### Task requirements
Your task is to repeat the entries underneath exactly, minus the pictures.

### Given data
»»
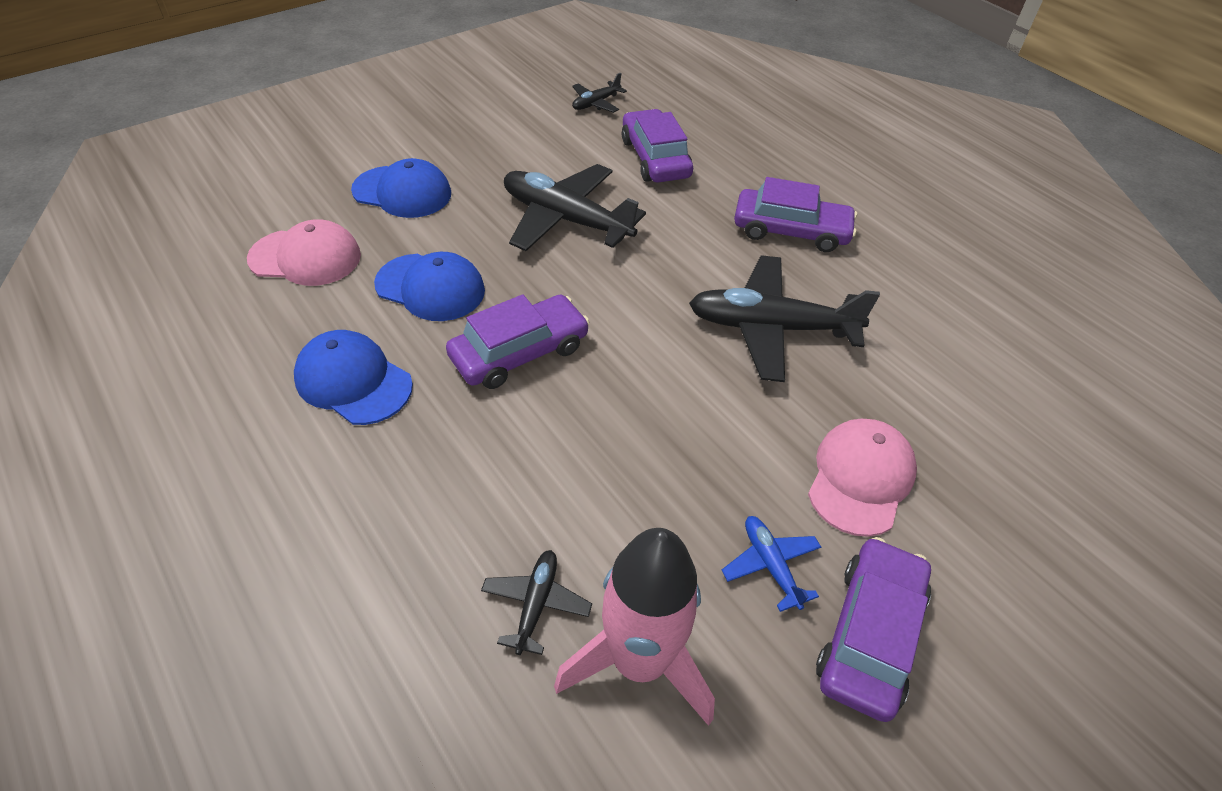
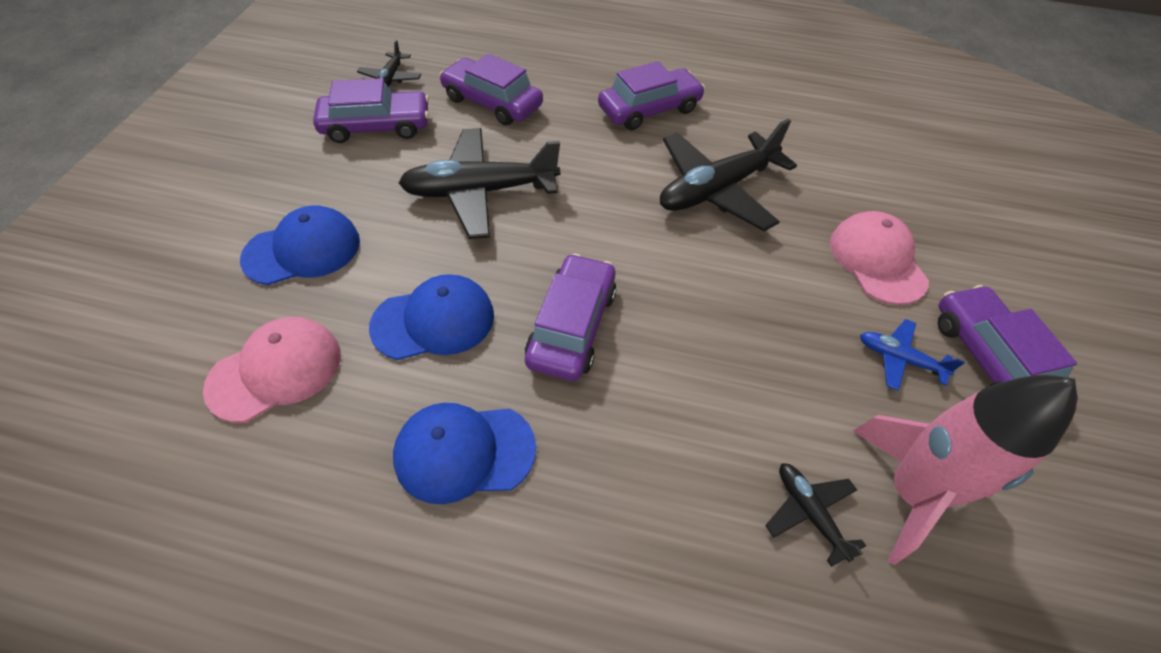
camera: 40 degrees left, 5 degrees up
none -> purple car [313,78,429,143]

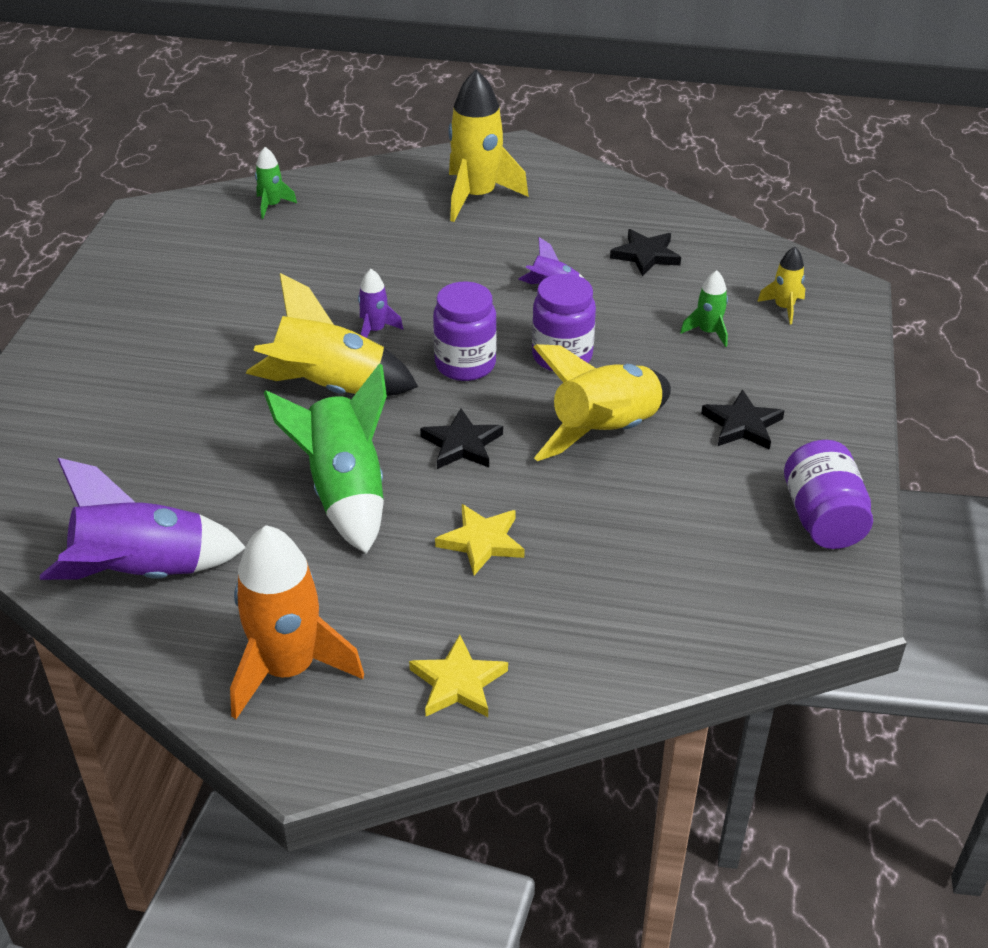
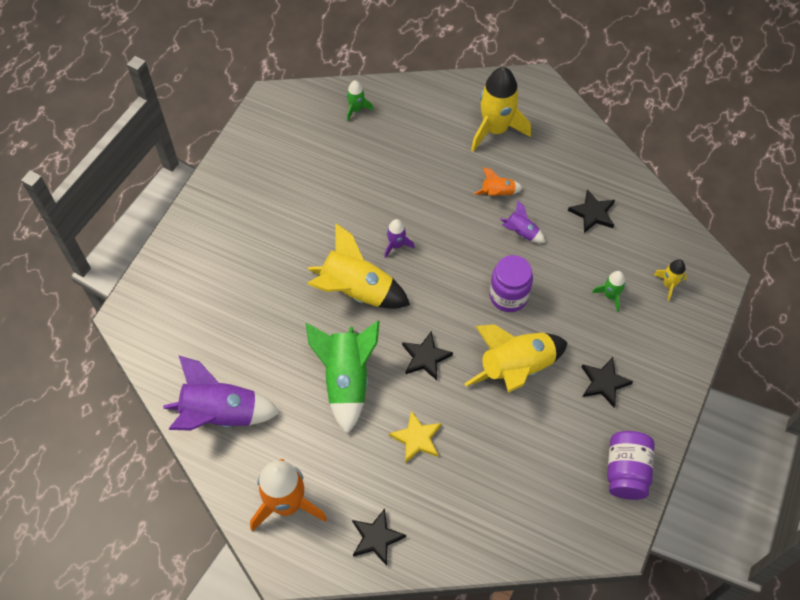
camera: 15 degrees right, 20 degrees up
yellow star [409,635,508,717] -> black star [352,509,406,566]
purple jar [433,282,497,381] -> none
none -> orange rocket [474,167,523,196]

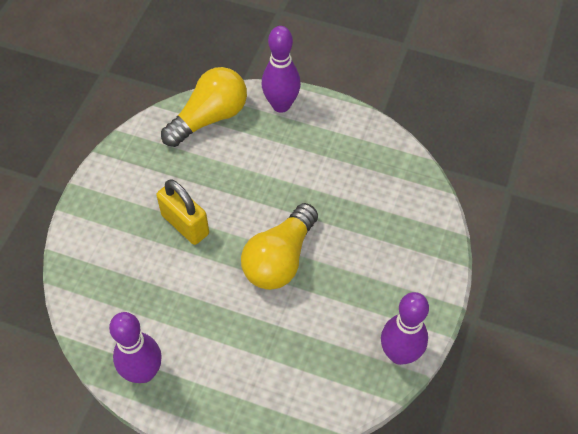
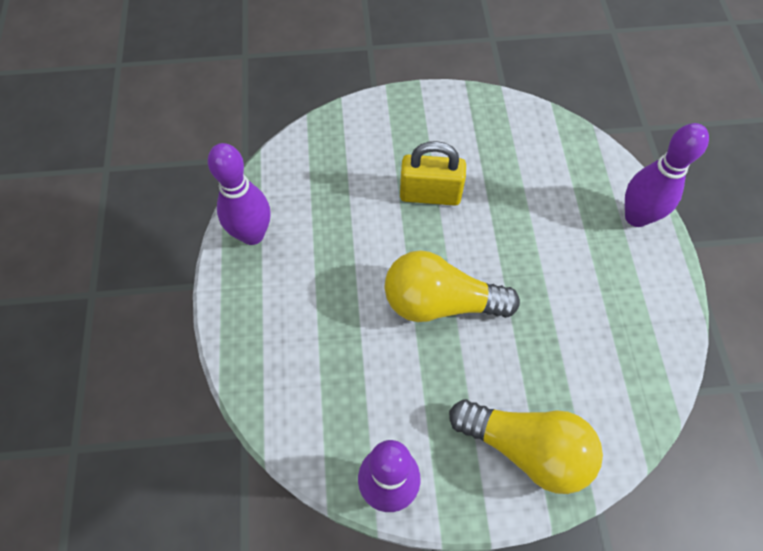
camera: 65 degrees right, 5 degrees up
yellow padlock [156,179,209,245] -> yellow padlock turned 75 degrees clockwise [400,141,466,206]
yellow light bulb [161,67,247,147] -> yellow light bulb moved to [449,399,603,494]

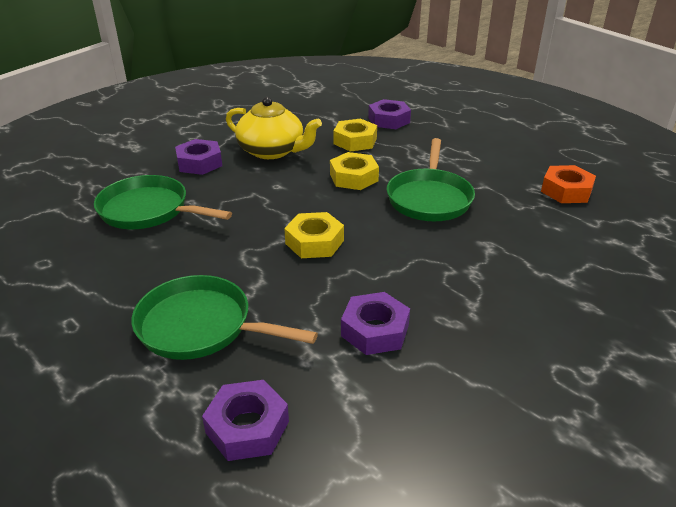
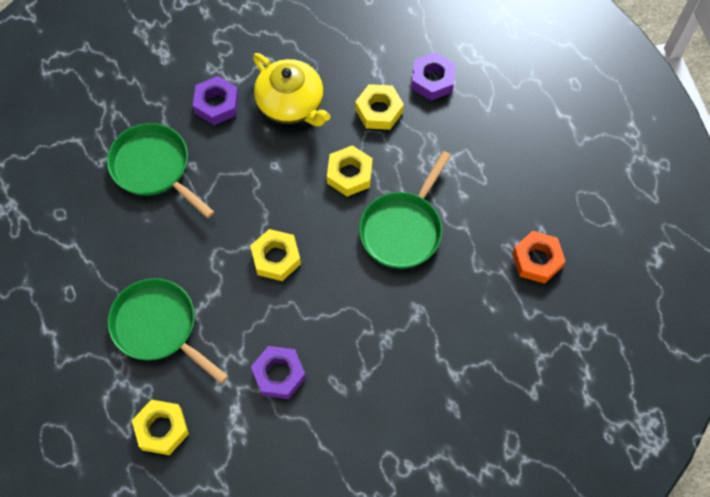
camera: 20 degrees right, 30 degrees up
purple nut [202,380,289,461] -> yellow nut [132,399,189,455]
««
### Result
camera: 40 degrees left, 5 degrees up
none -> purple car [313,78,429,143]

camera: 15 degrees right, 20 degrees up
yellow star [409,635,508,717] -> black star [352,509,406,566]
purple jar [433,282,497,381] -> none
none -> orange rocket [474,167,523,196]

camera: 65 degrees right, 5 degrees up
yellow padlock [156,179,209,245] -> yellow padlock turned 75 degrees clockwise [400,141,466,206]
yellow light bulb [161,67,247,147] -> yellow light bulb moved to [449,399,603,494]

camera: 20 degrees right, 30 degrees up
purple nut [202,380,289,461] -> yellow nut [132,399,189,455]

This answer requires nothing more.